## [WHAT NEEDS TO BE DONE]
The records underneath are to be printed in full and exactly, with no pictures carried over.

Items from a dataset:
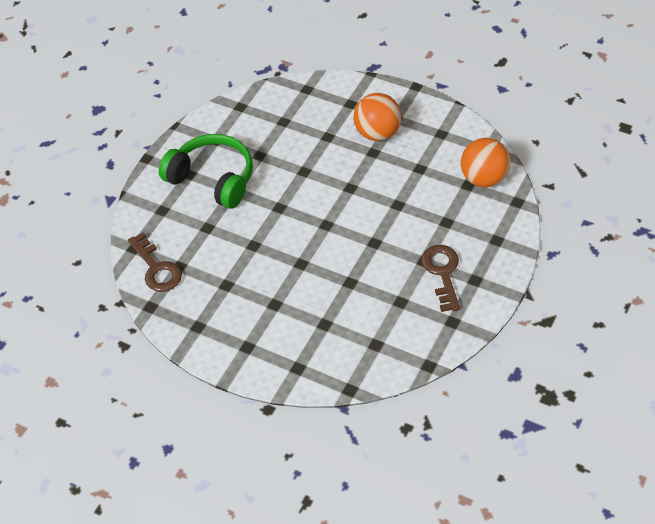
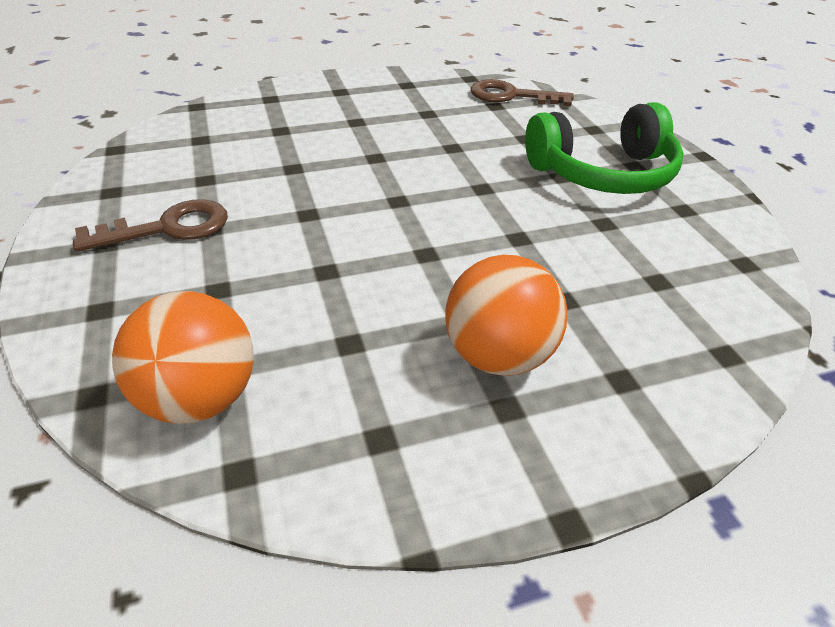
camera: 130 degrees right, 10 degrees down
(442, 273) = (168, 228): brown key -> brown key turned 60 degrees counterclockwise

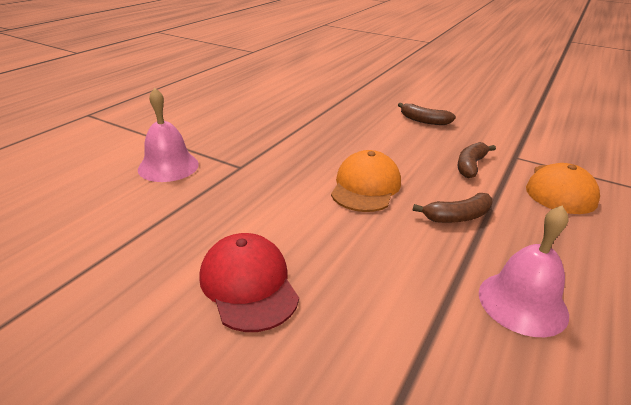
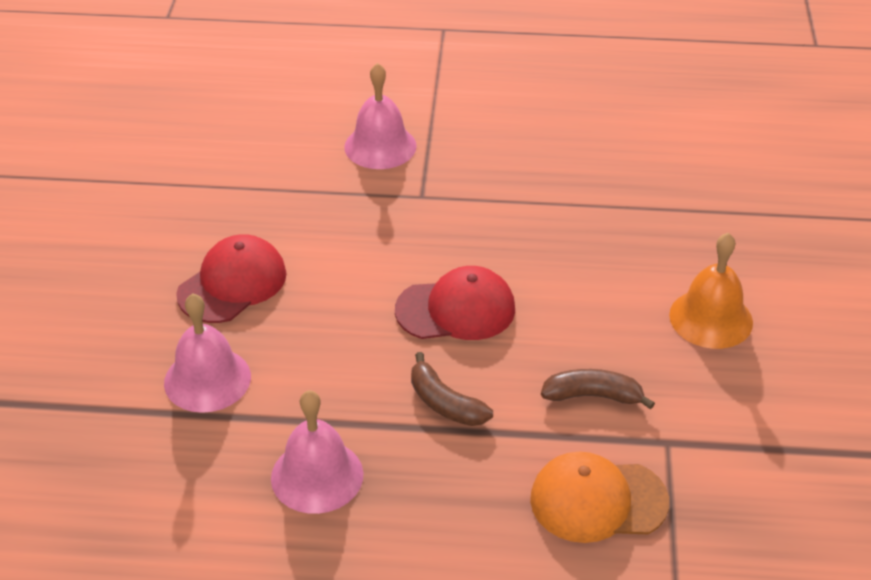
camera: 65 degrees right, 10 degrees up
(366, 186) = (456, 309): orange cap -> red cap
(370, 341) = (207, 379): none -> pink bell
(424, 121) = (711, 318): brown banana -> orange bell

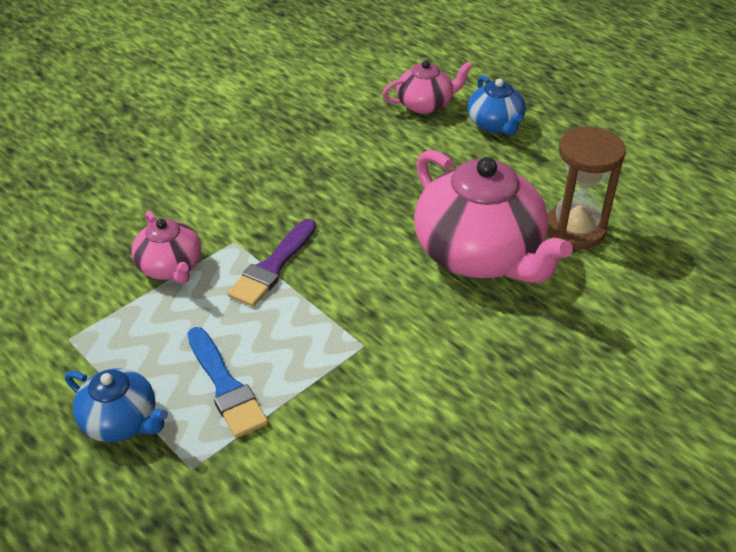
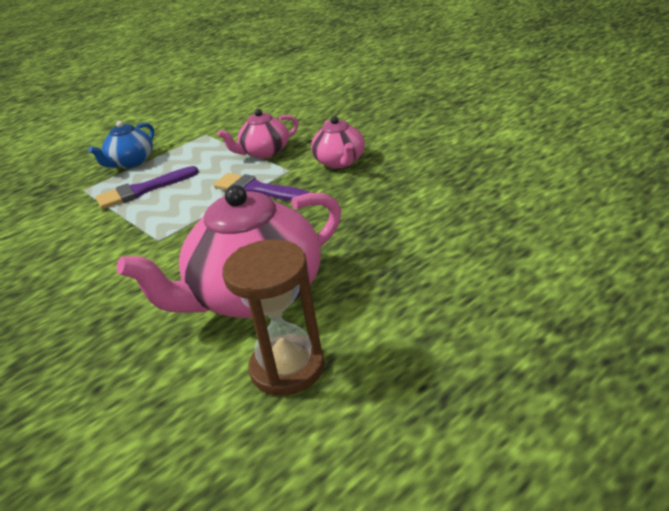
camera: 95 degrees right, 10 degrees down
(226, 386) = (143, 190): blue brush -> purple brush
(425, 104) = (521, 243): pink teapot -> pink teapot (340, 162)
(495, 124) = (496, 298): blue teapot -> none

## [ANSWER TO THIS PROBLEM]
camera: 130 degrees right, 10 degrees down
(442, 273) = (168, 228): brown key -> brown key turned 60 degrees counterclockwise

camera: 65 degrees right, 10 degrees up
(366, 186) = (456, 309): orange cap -> red cap
(370, 341) = (207, 379): none -> pink bell
(424, 121) = (711, 318): brown banana -> orange bell

camera: 95 degrees right, 10 degrees down
(226, 386) = (143, 190): blue brush -> purple brush
(425, 104) = (521, 243): pink teapot -> pink teapot (340, 162)
(495, 124) = (496, 298): blue teapot -> none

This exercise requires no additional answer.